*** Opening of DATA IN THIS EXERCISE ***

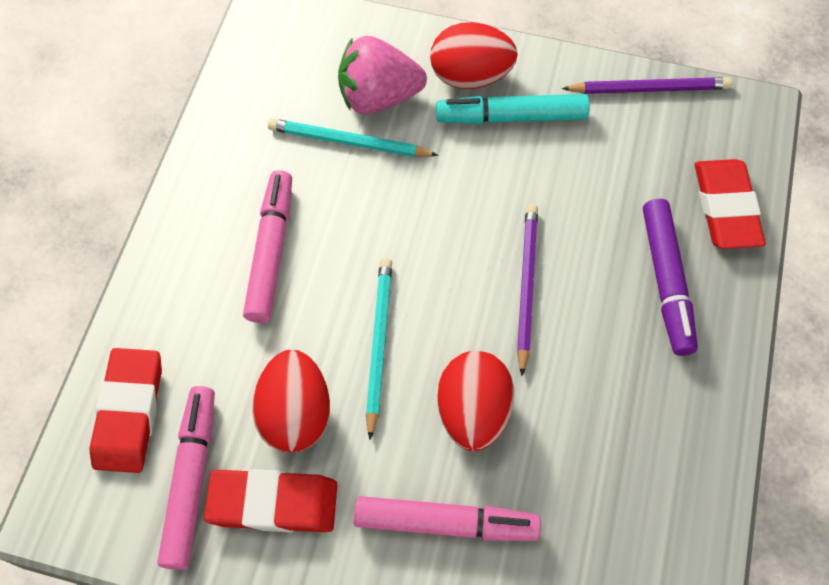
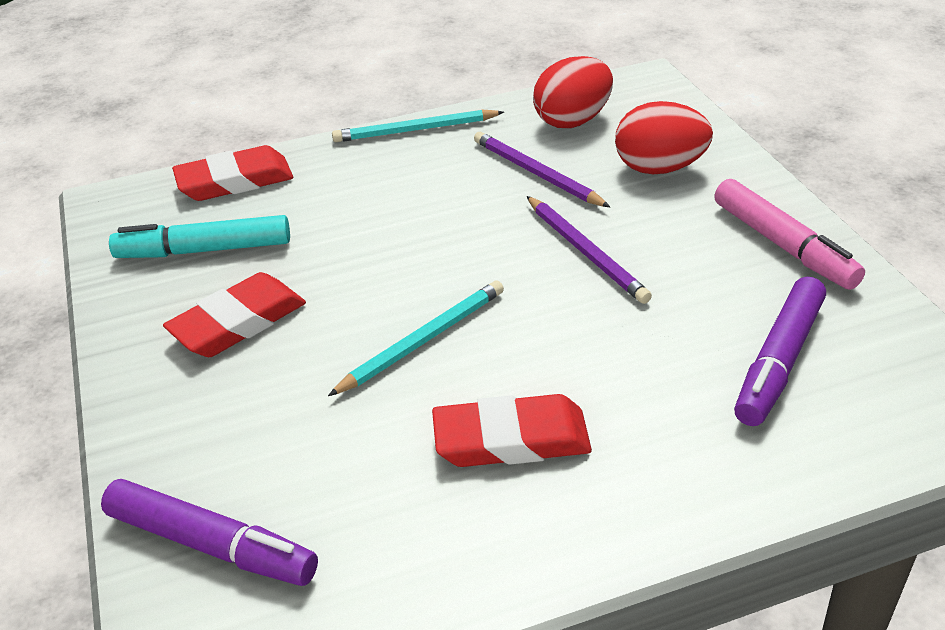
pink marker: [157,386,215,570] [243,170,292,323] [354,496,541,541] = 3 -> [714,179,865,290] = 1
pink strawberry: [338,36,427,115] = 1 -> none = 0
purple marker: [643,199,698,356] = 1 -> [101,479,318,586] [734,277,826,426] = 2
red egg: [252,350,330,452] [430,22,518,89] [437,351,514,451] = 3 -> [533,56,613,128] [615,101,713,174] = 2

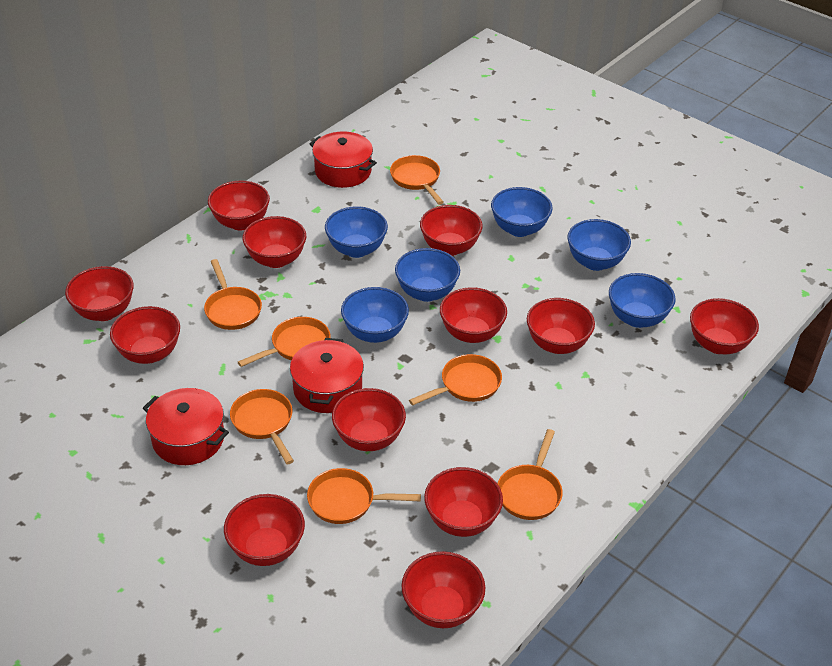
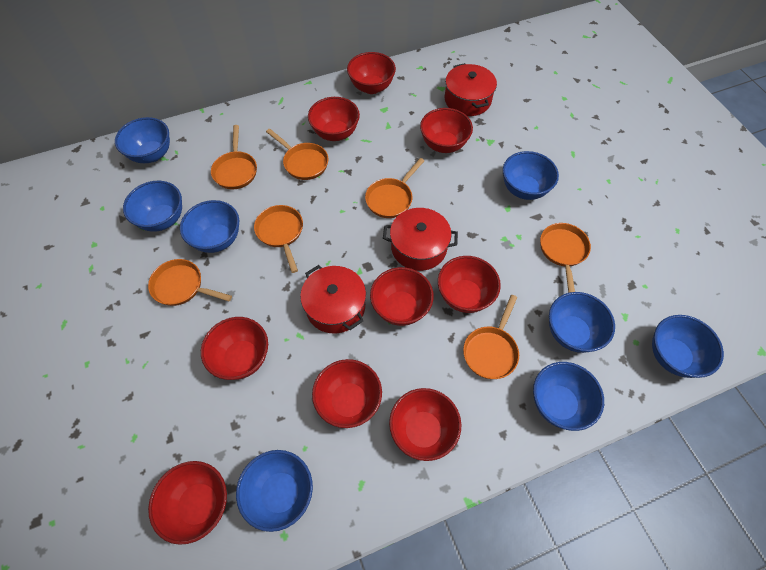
blue bowl: [325,206,388,258] [341,287,409,343] [395,248,460,302] [491,187,553,237] [567,219,631,271] [609,273,676,328] = 6 -> [115,117,170,163] [123,181,182,232] [180,200,239,253] [236,450,313,532] [503,151,559,200] [533,362,604,431] [549,292,615,353] [652,315,724,378] = 8
red bowl: [65,266,134,321] [110,306,180,364] [208,181,270,231] [224,494,305,566] [242,216,306,268] [332,388,406,451] [402,551,485,628] [420,205,483,256] [424,467,503,537] [440,287,507,343] [527,298,595,354] [690,298,759,354] = 12 -> [148,461,227,545] [201,317,268,380] [308,97,360,141] [312,359,382,428] [347,52,396,94] [370,267,434,326] [389,388,461,461] [420,108,473,153] [438,256,501,313] = 9

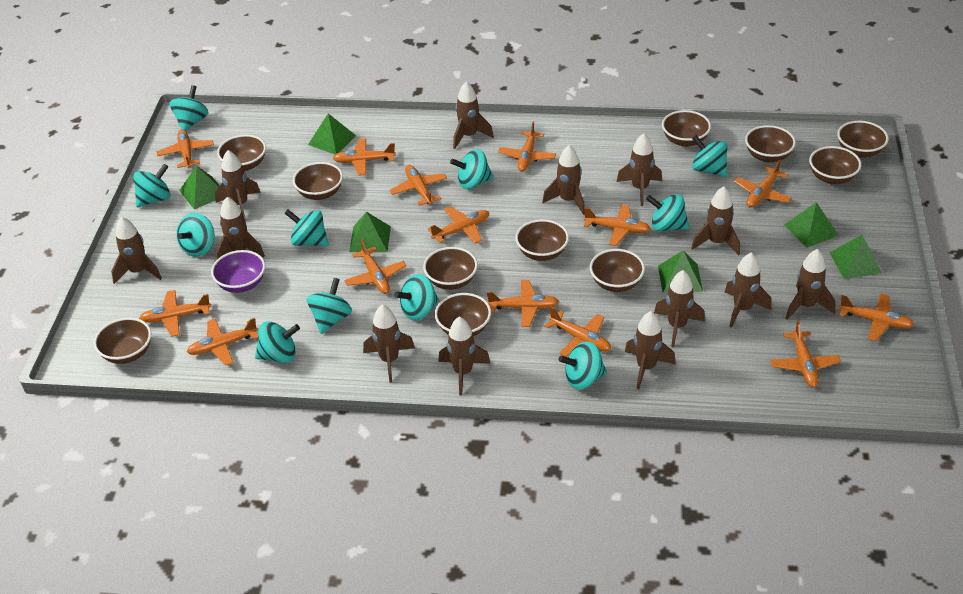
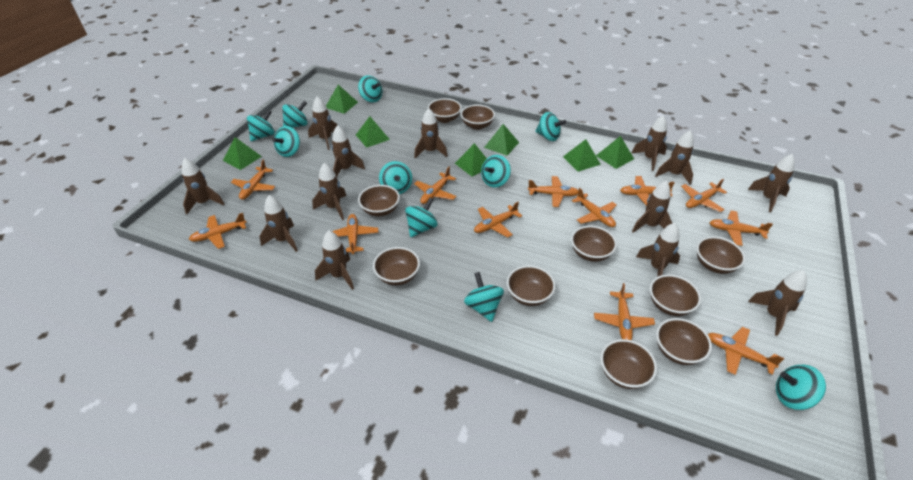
brown bowl: [94,318,151,364] [217,134,266,171] [293,162,343,200] [423,247,478,290] [435,293,491,336] [515,219,569,261] [590,249,645,292] [662,110,711,147] [745,125,796,163] [809,146,861,184] [837,121,889,158] = 11 -> [358,185,400,216] [373,247,420,286] [428,98,462,123] [461,105,495,130] [507,265,556,306] [571,226,617,262] [600,339,657,389] [650,274,701,316] [656,318,712,365] [696,236,745,274] = 10
green pyramid: [179,166,220,209] [308,113,356,154] [349,212,391,252] [658,251,703,293] [784,202,839,248] [829,235,882,279] = 6 -> [223,137,262,170] [326,85,358,114] [356,116,390,148] [455,143,487,177] [484,124,519,156] [563,139,601,172] [596,136,634,169] = 7
orange plane: [139,290,211,337] [157,129,214,168] [187,318,258,366] [333,139,396,176] [344,239,406,294] [390,165,447,205] [428,207,489,244] [487,280,559,327] [498,122,556,172] [545,307,611,357] [584,204,651,246] [734,159,792,207] [770,320,841,387] [839,293,914,341] = 14 -> [189,213,247,249] [231,160,275,200] [332,214,379,254] [414,167,456,204] [474,202,522,237] [528,176,579,207] [572,188,616,227] [594,283,655,340] [620,176,675,206] [681,179,727,212] [708,327,784,375] [709,211,773,246] = 12
purple bowl: [211,250,265,293] = 1 -> none = 0
turquoise spinning top: [133,164,171,207] [169,85,209,131] [176,213,215,257] [255,321,300,363] [284,209,329,246] [307,278,352,334] [394,274,439,321] [450,149,494,189] [558,341,607,390] [646,194,689,231] [692,135,727,177] = 11 -> [247,110,275,141] [272,126,300,157] [282,101,308,128] [358,75,383,102] [379,161,412,194] [405,198,438,237] [464,272,504,322] [481,155,511,188] [535,112,566,141] [776,365,826,410] = 10

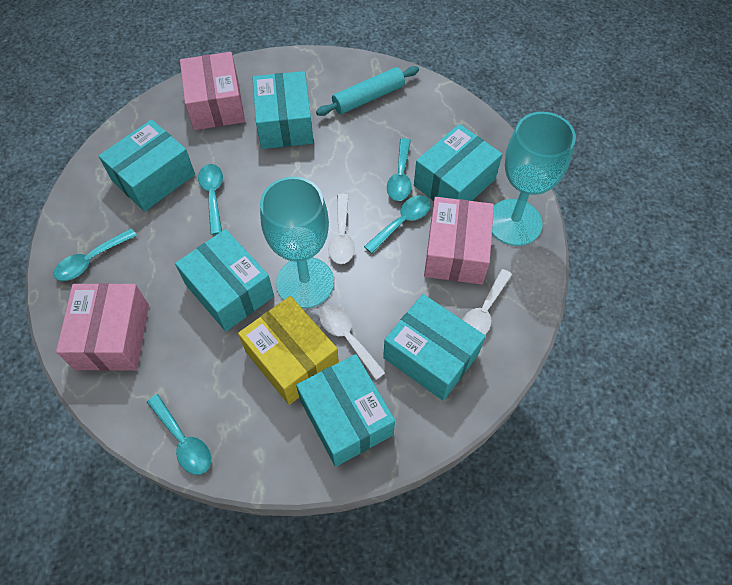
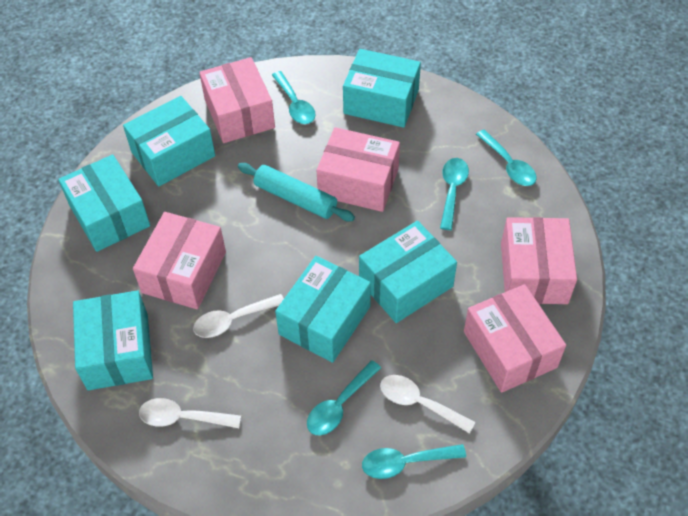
pink box: [56,283,149,371] [180,52,245,130] [424,197,494,285] = 3 -> [133,212,226,309] [199,57,275,143] [316,127,400,212] [464,284,566,393] [501,217,577,304] = 5
turquoise goblet: [260,176,334,308] [492,112,576,246] = 2 -> none = 0
yellow box: [238,296,339,405] = 1 -> none = 0

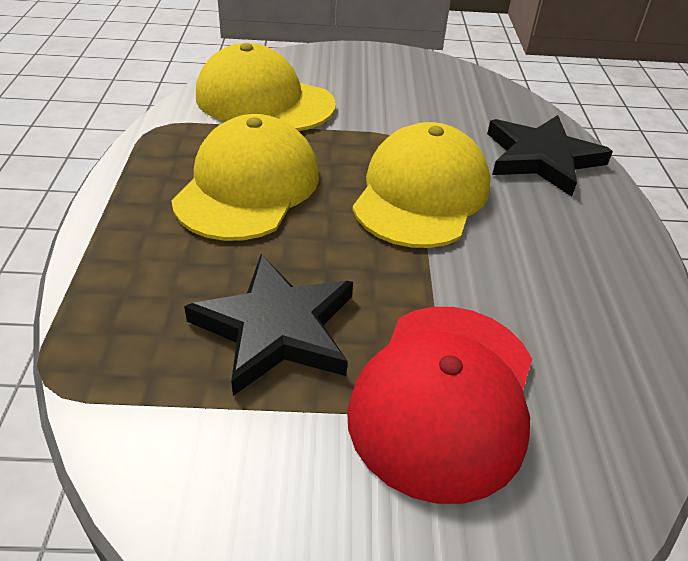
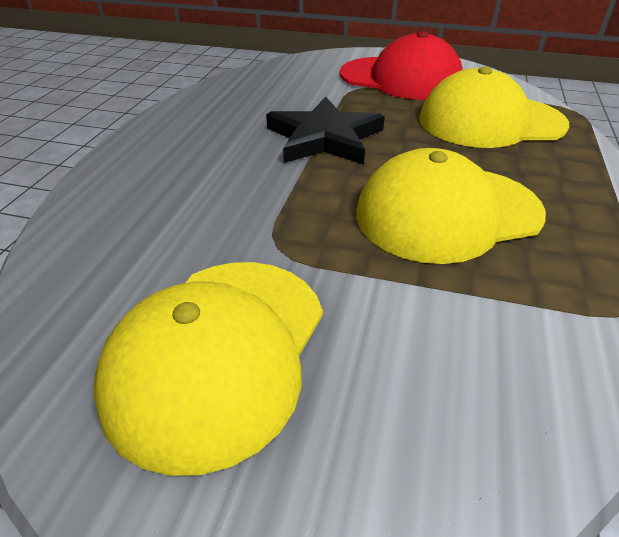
black star: [184,254,353,396] [487,115,613,197] = 2 -> [266,97,385,164] = 1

*** Close of DATA IN THIS EXERCISE ***

[REQUIREMENT]
List the lines of the records where "pink" occurs.

[RESPONSE BELOW]
pink marker: [157,386,215,570] [243,170,292,323] [354,496,541,541] = 3 -> [714,179,865,290] = 1
pink strawberry: [338,36,427,115] = 1 -> none = 0
pink box: [56,283,149,371] [180,52,245,130] [424,197,494,285] = 3 -> [133,212,226,309] [199,57,275,143] [316,127,400,212] [464,284,566,393] [501,217,577,304] = 5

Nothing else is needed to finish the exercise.